Extracted records:
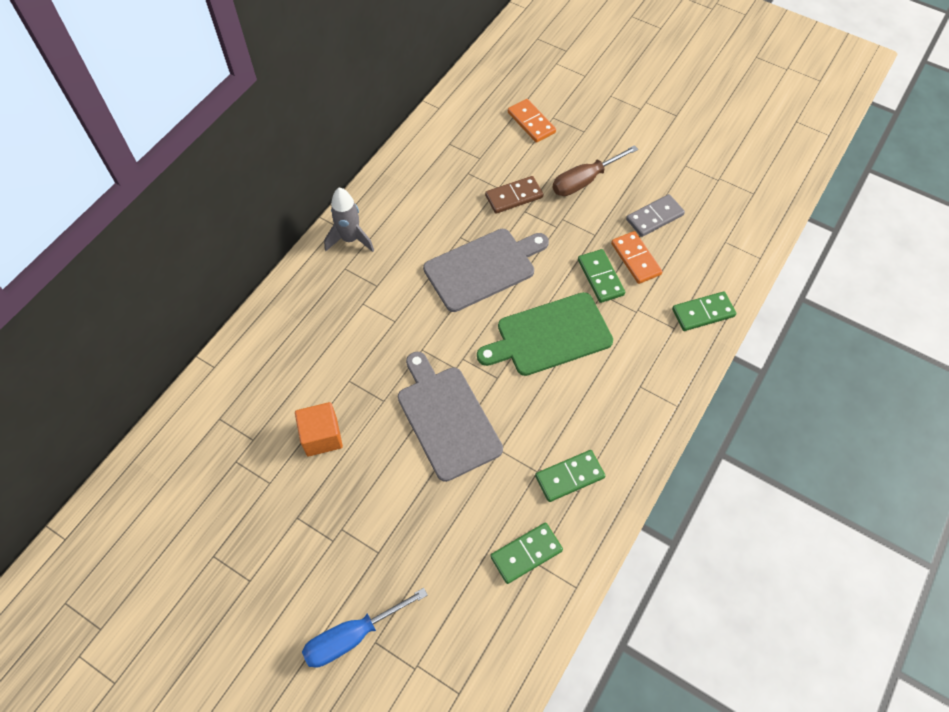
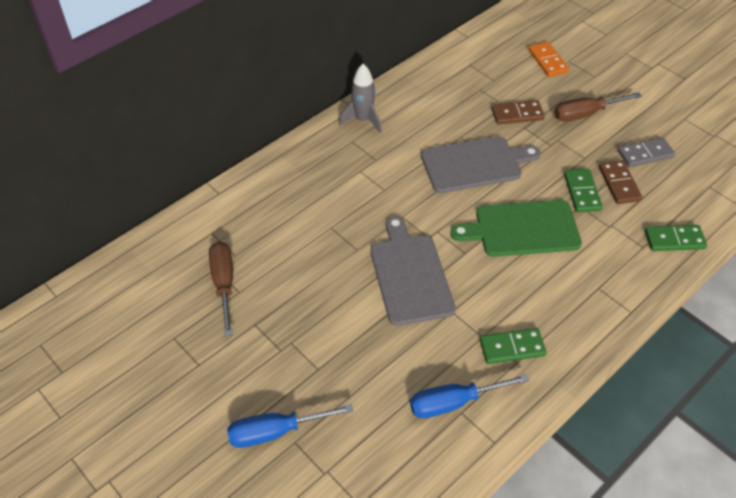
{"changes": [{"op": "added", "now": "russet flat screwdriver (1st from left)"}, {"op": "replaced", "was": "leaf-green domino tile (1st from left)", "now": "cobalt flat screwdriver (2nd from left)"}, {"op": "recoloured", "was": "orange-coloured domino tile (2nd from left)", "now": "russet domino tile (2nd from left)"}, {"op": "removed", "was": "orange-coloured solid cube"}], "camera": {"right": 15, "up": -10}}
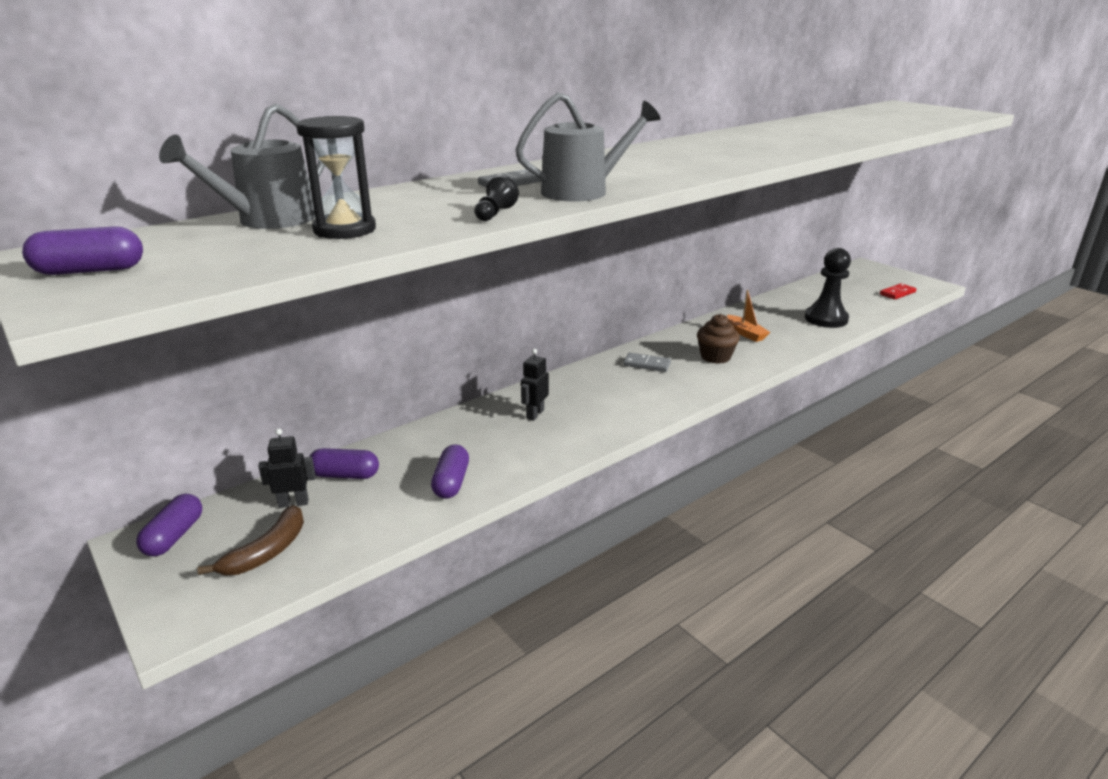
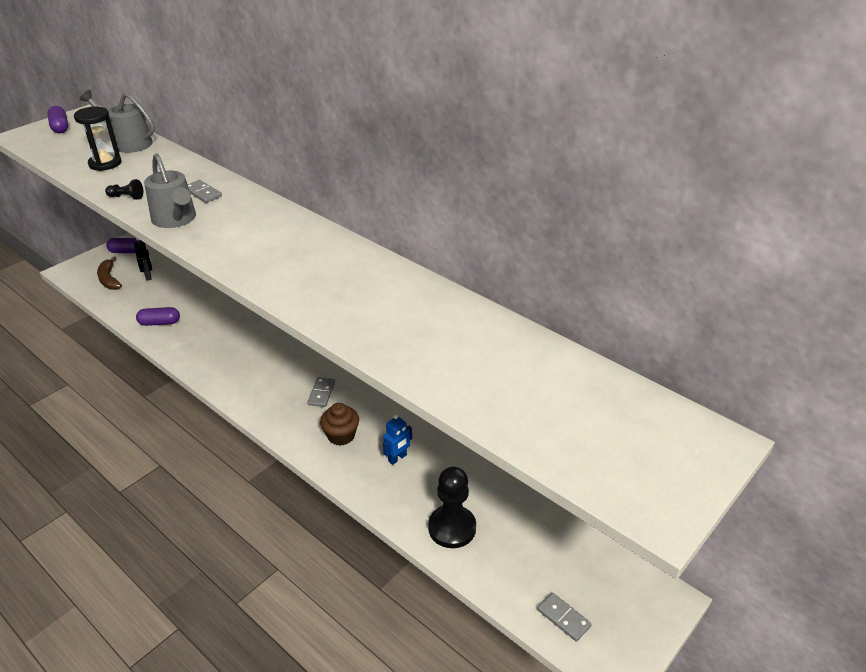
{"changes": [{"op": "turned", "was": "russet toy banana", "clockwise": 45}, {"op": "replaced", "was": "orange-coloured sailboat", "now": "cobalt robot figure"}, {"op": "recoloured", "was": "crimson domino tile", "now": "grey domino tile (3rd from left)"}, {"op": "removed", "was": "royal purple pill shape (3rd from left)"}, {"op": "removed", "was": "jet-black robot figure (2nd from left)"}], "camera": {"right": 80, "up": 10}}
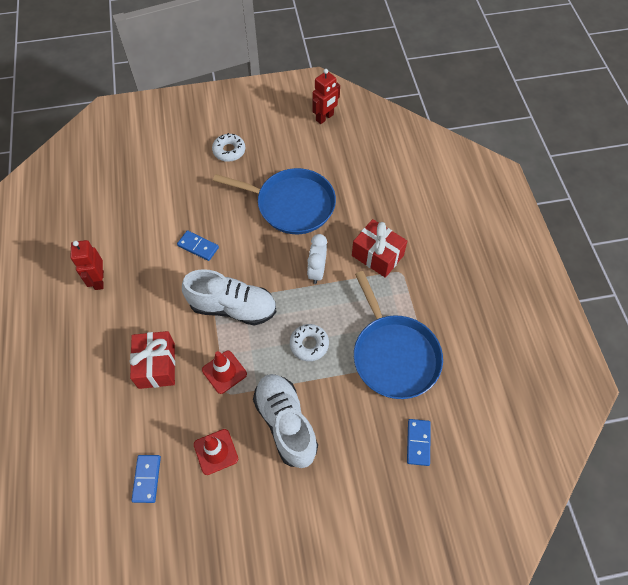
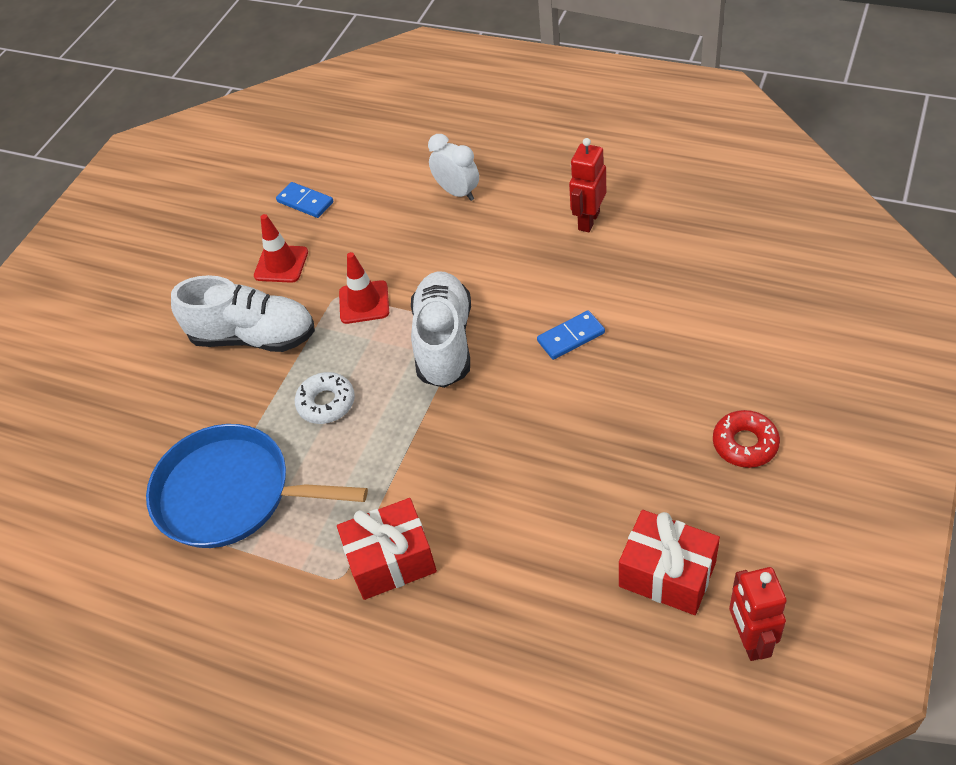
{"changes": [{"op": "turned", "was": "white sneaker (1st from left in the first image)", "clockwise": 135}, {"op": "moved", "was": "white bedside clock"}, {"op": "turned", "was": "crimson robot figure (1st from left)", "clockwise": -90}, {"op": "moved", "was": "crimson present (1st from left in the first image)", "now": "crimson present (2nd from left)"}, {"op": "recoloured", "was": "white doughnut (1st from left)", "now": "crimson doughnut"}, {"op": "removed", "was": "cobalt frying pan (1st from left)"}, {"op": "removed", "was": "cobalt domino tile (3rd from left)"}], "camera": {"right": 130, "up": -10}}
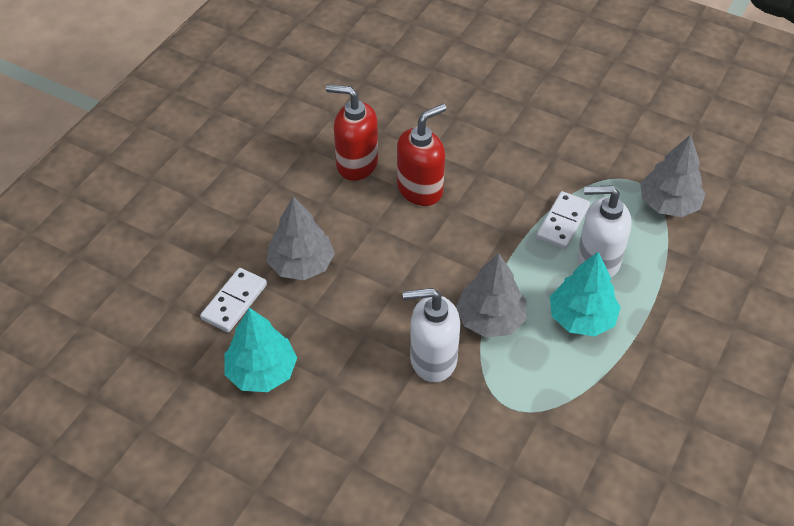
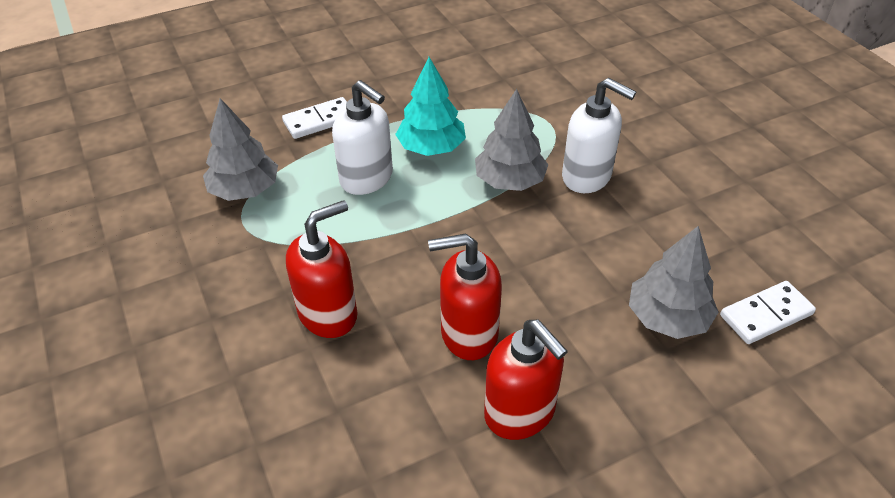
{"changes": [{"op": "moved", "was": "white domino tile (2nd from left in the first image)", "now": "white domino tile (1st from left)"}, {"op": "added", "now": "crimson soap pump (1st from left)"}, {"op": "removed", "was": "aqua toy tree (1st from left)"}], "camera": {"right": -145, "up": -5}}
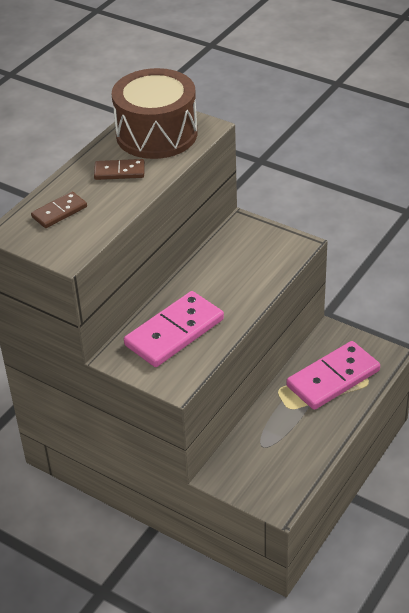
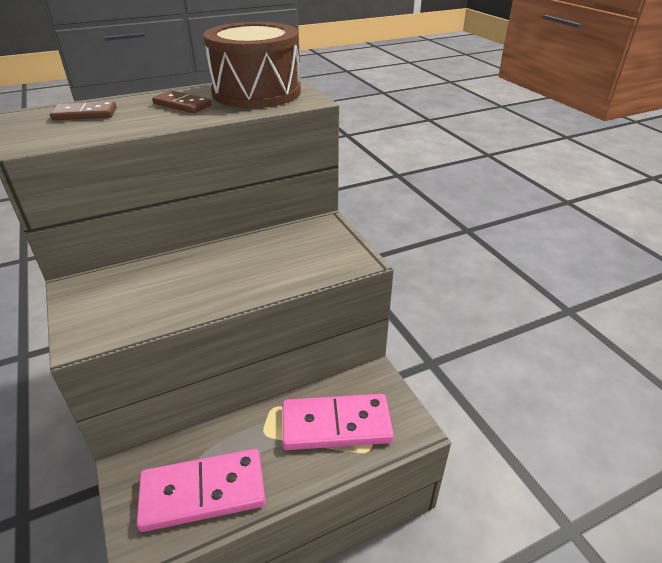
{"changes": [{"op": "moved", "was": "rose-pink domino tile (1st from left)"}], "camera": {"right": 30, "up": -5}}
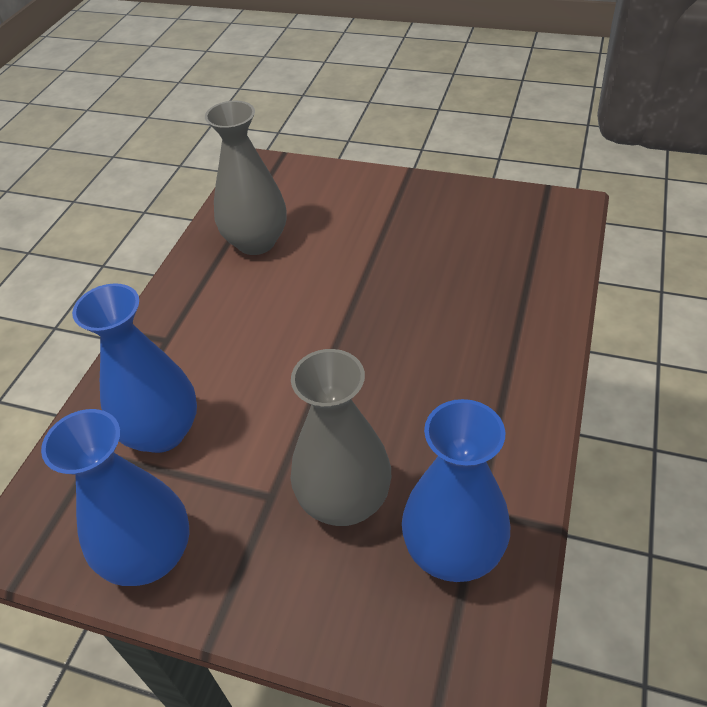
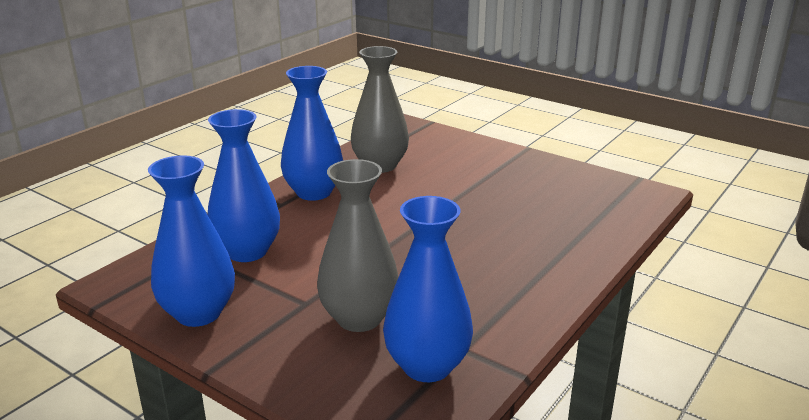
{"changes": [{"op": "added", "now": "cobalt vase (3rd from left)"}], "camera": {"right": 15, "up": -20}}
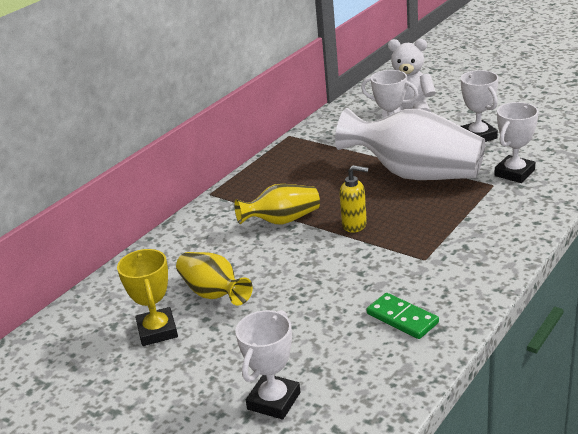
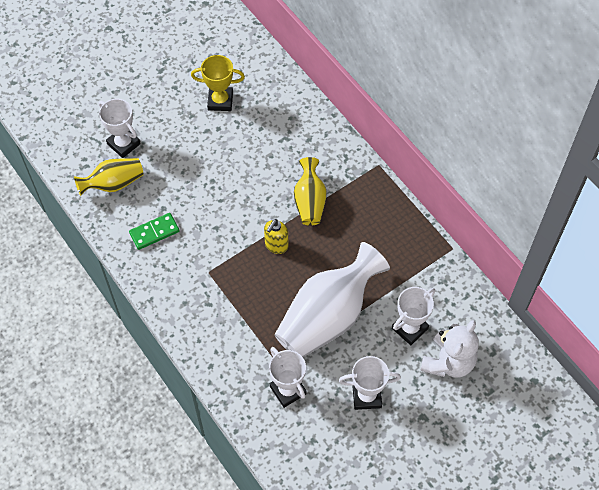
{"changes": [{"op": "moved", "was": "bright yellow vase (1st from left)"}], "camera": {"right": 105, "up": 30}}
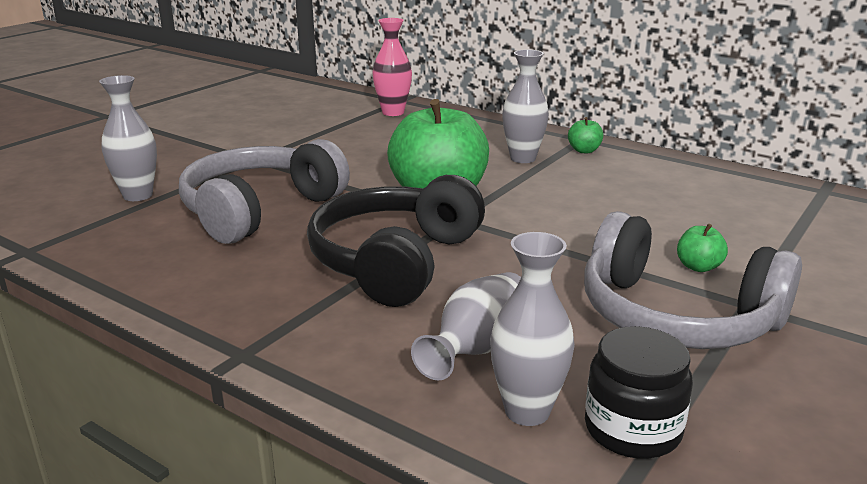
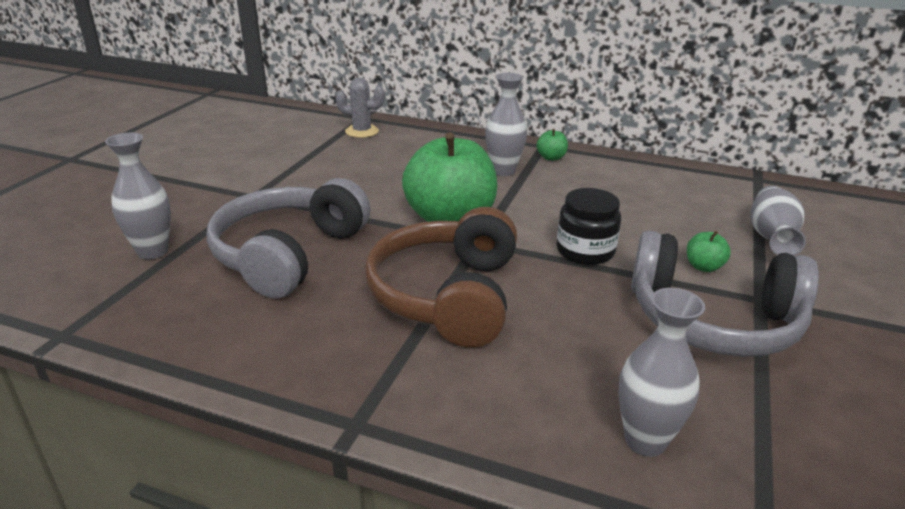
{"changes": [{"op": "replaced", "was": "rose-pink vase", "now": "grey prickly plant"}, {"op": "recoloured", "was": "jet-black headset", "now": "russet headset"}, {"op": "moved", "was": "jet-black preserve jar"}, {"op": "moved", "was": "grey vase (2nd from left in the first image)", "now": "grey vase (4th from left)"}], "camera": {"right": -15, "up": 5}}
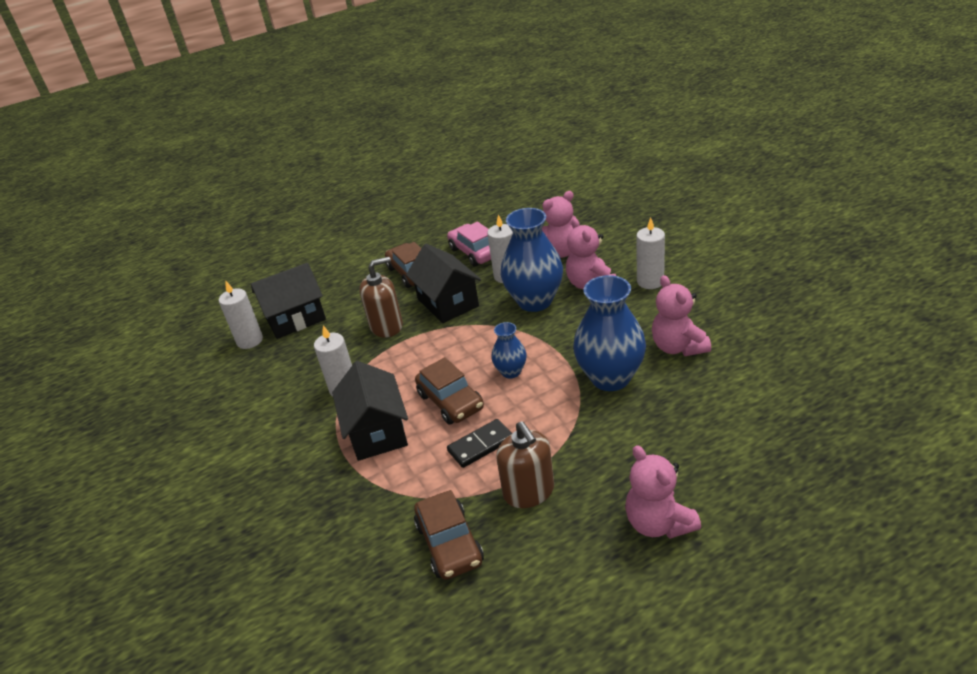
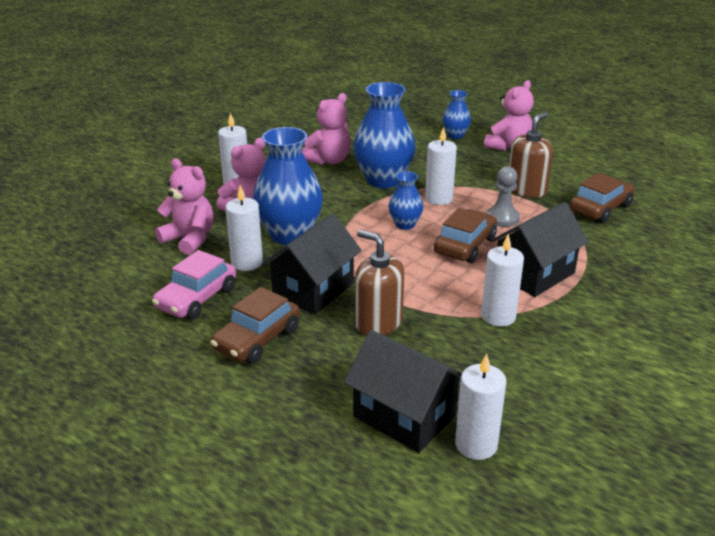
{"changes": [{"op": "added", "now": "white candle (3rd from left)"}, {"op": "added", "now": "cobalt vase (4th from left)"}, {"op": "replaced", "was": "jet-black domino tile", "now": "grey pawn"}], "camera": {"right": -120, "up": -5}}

The task: Output all the entries above verbatim, please. No images.

Reply to the task:
{"changes": [{"op": "added", "now": "russet flat screwdriver (1st from left)"}, {"op": "replaced", "was": "leaf-green domino tile (1st from left)", "now": "cobalt flat screwdriver (2nd from left)"}, {"op": "recoloured", "was": "orange-coloured domino tile (2nd from left)", "now": "russet domino tile (2nd from left)"}, {"op": "removed", "was": "orange-coloured solid cube"}], "camera": {"right": 15, "up": -10}}
{"changes": [{"op": "turned", "was": "russet toy banana", "clockwise": 45}, {"op": "replaced", "was": "orange-coloured sailboat", "now": "cobalt robot figure"}, {"op": "recoloured", "was": "crimson domino tile", "now": "grey domino tile (3rd from left)"}, {"op": "removed", "was": "royal purple pill shape (3rd from left)"}, {"op": "removed", "was": "jet-black robot figure (2nd from left)"}], "camera": {"right": 80, "up": 10}}
{"changes": [{"op": "turned", "was": "white sneaker (1st from left in the first image)", "clockwise": 135}, {"op": "moved", "was": "white bedside clock"}, {"op": "turned", "was": "crimson robot figure (1st from left)", "clockwise": -90}, {"op": "moved", "was": "crimson present (1st from left in the first image)", "now": "crimson present (2nd from left)"}, {"op": "recoloured", "was": "white doughnut (1st from left)", "now": "crimson doughnut"}, {"op": "removed", "was": "cobalt frying pan (1st from left)"}, {"op": "removed", "was": "cobalt domino tile (3rd from left)"}], "camera": {"right": 130, "up": -10}}
{"changes": [{"op": "moved", "was": "white domino tile (2nd from left in the first image)", "now": "white domino tile (1st from left)"}, {"op": "added", "now": "crimson soap pump (1st from left)"}, {"op": "removed", "was": "aqua toy tree (1st from left)"}], "camera": {"right": -145, "up": -5}}
{"changes": [{"op": "moved", "was": "rose-pink domino tile (1st from left)"}], "camera": {"right": 30, "up": -5}}
{"changes": [{"op": "added", "now": "cobalt vase (3rd from left)"}], "camera": {"right": 15, "up": -20}}
{"changes": [{"op": "moved", "was": "bright yellow vase (1st from left)"}], "camera": {"right": 105, "up": 30}}
{"changes": [{"op": "replaced", "was": "rose-pink vase", "now": "grey prickly plant"}, {"op": "recoloured", "was": "jet-black headset", "now": "russet headset"}, {"op": "moved", "was": "jet-black preserve jar"}, {"op": "moved", "was": "grey vase (2nd from left in the first image)", "now": "grey vase (4th from left)"}], "camera": {"right": -15, "up": 5}}
{"changes": [{"op": "added", "now": "white candle (3rd from left)"}, {"op": "added", "now": "cobalt vase (4th from left)"}, {"op": "replaced", "was": "jet-black domino tile", "now": "grey pawn"}], "camera": {"right": -120, "up": -5}}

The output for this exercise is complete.